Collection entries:
******************************

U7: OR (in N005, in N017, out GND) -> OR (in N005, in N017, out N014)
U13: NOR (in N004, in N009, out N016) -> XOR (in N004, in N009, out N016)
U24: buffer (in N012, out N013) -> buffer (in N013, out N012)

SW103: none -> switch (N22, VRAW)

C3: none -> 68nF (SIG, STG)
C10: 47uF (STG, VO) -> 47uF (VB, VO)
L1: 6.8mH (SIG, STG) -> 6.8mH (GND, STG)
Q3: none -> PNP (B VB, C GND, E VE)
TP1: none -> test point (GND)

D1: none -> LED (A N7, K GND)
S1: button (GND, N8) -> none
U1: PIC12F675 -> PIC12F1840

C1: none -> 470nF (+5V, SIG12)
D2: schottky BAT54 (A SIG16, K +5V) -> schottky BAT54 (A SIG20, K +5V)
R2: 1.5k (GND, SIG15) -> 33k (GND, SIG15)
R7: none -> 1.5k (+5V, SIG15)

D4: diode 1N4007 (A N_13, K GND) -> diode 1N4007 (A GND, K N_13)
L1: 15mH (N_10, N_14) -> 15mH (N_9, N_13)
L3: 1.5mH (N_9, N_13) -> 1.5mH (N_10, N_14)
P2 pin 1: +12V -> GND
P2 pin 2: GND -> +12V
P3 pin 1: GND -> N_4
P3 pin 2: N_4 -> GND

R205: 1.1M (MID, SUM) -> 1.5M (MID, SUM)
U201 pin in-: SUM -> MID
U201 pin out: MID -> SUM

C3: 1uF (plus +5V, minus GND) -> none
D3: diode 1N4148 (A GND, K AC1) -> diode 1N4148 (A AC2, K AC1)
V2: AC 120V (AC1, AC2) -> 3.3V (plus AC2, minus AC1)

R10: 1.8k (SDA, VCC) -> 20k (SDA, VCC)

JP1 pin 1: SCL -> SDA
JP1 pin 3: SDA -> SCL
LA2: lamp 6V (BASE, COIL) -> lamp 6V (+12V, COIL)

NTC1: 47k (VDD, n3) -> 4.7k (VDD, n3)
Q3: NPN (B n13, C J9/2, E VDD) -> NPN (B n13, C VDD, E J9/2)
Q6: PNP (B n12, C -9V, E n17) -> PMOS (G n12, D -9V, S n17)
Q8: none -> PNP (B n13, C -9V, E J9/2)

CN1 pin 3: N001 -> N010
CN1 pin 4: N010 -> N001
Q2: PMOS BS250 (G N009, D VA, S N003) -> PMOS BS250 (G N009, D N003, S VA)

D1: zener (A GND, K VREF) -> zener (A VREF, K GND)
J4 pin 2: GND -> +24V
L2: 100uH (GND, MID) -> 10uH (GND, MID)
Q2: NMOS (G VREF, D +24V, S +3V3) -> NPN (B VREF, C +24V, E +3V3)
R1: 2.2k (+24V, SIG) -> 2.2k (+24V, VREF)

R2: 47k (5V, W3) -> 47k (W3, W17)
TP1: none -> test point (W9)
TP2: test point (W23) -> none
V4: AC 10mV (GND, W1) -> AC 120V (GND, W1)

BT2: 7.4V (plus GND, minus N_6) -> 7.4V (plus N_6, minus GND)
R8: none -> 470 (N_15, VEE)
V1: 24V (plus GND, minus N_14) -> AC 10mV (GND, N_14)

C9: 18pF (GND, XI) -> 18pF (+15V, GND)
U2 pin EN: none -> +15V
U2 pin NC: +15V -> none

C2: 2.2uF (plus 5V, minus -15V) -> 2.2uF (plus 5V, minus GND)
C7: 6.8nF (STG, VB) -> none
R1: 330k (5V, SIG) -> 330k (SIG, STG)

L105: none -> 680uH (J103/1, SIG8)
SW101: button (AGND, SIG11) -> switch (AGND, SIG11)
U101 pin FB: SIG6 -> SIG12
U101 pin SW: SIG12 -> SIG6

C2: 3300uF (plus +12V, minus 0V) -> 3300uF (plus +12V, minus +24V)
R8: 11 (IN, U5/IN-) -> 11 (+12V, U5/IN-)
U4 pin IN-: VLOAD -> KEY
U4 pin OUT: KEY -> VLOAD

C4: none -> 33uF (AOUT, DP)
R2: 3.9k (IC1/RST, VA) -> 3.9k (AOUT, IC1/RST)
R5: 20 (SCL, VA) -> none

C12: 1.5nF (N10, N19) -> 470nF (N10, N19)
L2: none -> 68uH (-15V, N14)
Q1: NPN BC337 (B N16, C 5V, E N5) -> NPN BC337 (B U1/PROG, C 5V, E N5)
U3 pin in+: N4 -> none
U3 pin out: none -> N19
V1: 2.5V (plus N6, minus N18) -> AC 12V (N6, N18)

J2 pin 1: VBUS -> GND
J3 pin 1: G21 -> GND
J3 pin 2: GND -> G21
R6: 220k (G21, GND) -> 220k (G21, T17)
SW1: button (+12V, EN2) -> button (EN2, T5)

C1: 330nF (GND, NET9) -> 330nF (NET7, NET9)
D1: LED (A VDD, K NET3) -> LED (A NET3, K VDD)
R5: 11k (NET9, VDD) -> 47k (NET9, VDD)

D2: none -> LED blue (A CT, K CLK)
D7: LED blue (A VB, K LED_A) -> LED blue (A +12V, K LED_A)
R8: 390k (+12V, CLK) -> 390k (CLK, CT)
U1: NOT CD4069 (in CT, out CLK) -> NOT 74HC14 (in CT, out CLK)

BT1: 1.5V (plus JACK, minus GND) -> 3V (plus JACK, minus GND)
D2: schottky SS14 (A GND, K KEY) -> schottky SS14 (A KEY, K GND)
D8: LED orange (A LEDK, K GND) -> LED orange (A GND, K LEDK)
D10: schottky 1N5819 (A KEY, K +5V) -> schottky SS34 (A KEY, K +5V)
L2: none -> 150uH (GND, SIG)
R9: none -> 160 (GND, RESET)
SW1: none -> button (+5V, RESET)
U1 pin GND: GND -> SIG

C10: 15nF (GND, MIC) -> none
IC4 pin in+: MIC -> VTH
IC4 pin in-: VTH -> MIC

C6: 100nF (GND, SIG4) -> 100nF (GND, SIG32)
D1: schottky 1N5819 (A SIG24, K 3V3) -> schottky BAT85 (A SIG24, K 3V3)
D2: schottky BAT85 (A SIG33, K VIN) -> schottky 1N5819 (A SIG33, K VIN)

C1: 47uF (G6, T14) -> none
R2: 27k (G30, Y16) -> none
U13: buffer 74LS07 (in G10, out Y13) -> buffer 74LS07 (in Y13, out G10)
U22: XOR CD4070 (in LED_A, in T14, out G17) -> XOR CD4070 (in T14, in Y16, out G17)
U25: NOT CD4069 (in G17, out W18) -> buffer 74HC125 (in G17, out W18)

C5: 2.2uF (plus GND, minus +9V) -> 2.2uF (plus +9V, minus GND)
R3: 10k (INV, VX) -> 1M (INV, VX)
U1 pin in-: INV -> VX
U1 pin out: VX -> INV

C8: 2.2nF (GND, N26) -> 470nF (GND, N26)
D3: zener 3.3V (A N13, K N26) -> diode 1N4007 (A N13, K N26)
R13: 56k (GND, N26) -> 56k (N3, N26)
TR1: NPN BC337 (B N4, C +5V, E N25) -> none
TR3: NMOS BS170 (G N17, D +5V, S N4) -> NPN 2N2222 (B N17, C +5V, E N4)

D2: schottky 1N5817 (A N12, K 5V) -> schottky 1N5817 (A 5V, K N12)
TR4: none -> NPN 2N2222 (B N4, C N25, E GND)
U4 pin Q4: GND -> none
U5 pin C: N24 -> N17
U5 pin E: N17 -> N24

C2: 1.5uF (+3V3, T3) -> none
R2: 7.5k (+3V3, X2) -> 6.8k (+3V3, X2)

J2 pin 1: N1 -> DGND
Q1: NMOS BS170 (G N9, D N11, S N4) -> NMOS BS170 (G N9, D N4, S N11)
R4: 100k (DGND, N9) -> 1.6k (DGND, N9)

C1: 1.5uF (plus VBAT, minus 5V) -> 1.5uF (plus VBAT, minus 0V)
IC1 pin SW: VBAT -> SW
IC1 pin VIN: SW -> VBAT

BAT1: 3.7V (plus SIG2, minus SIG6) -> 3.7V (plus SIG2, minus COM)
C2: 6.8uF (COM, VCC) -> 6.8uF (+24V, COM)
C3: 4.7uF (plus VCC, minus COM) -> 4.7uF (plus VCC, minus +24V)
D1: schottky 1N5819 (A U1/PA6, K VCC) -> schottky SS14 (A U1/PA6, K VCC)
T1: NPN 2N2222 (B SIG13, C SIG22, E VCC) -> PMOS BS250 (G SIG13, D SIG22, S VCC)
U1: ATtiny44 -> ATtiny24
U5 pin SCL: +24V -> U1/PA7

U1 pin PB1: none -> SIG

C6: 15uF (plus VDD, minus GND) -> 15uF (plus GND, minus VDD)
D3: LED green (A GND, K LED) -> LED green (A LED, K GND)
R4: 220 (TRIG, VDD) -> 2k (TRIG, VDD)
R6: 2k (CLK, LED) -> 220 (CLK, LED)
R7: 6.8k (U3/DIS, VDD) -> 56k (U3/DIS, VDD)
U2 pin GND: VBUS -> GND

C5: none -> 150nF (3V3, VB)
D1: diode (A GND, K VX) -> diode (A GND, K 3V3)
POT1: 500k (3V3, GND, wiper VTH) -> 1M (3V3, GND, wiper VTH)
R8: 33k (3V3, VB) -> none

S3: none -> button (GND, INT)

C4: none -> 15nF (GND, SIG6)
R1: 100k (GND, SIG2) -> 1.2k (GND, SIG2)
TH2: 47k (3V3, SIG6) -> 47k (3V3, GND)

******************************

Work order: Using the records above, set down exactly the lines from the one with "V1: 2.5V (plus" through the one with "D3: zener 3.3V", inclusive, and nothing more.

Output:
V1: 2.5V (plus N6, minus N18) -> AC 12V (N6, N18)

J2 pin 1: VBUS -> GND
J3 pin 1: G21 -> GND
J3 pin 2: GND -> G21
R6: 220k (G21, GND) -> 220k (G21, T17)
SW1: button (+12V, EN2) -> button (EN2, T5)

C1: 330nF (GND, NET9) -> 330nF (NET7, NET9)
D1: LED (A VDD, K NET3) -> LED (A NET3, K VDD)
R5: 11k (NET9, VDD) -> 47k (NET9, VDD)

D2: none -> LED blue (A CT, K CLK)
D7: LED blue (A VB, K LED_A) -> LED blue (A +12V, K LED_A)
R8: 390k (+12V, CLK) -> 390k (CLK, CT)
U1: NOT CD4069 (in CT, out CLK) -> NOT 74HC14 (in CT, out CLK)

BT1: 1.5V (plus JACK, minus GND) -> 3V (plus JACK, minus GND)
D2: schottky SS14 (A GND, K KEY) -> schottky SS14 (A KEY, K GND)
D8: LED orange (A LEDK, K GND) -> LED orange (A GND, K LEDK)
D10: schottky 1N5819 (A KEY, K +5V) -> schottky SS34 (A KEY, K +5V)
L2: none -> 150uH (GND, SIG)
R9: none -> 160 (GND, RESET)
SW1: none -> button (+5V, RESET)
U1 pin GND: GND -> SIG

C10: 15nF (GND, MIC) -> none
IC4 pin in+: MIC -> VTH
IC4 pin in-: VTH -> MIC

C6: 100nF (GND, SIG4) -> 100nF (GND, SIG32)
D1: schottky 1N5819 (A SIG24, K 3V3) -> schottky BAT85 (A SIG24, K 3V3)
D2: schottky BAT85 (A SIG33, K VIN) -> schottky 1N5819 (A SIG33, K VIN)

C1: 47uF (G6, T14) -> none
R2: 27k (G30, Y16) -> none
U13: buffer 74LS07 (in G10, out Y13) -> buffer 74LS07 (in Y13, out G10)
U22: XOR CD4070 (in LED_A, in T14, out G17) -> XOR CD4070 (in T14, in Y16, out G17)
U25: NOT CD4069 (in G17, out W18) -> buffer 74HC125 (in G17, out W18)

C5: 2.2uF (plus GND, minus +9V) -> 2.2uF (plus +9V, minus GND)
R3: 10k (INV, VX) -> 1M (INV, VX)
U1 pin in-: INV -> VX
U1 pin out: VX -> INV

C8: 2.2nF (GND, N26) -> 470nF (GND, N26)
D3: zener 3.3V (A N13, K N26) -> diode 1N4007 (A N13, K N26)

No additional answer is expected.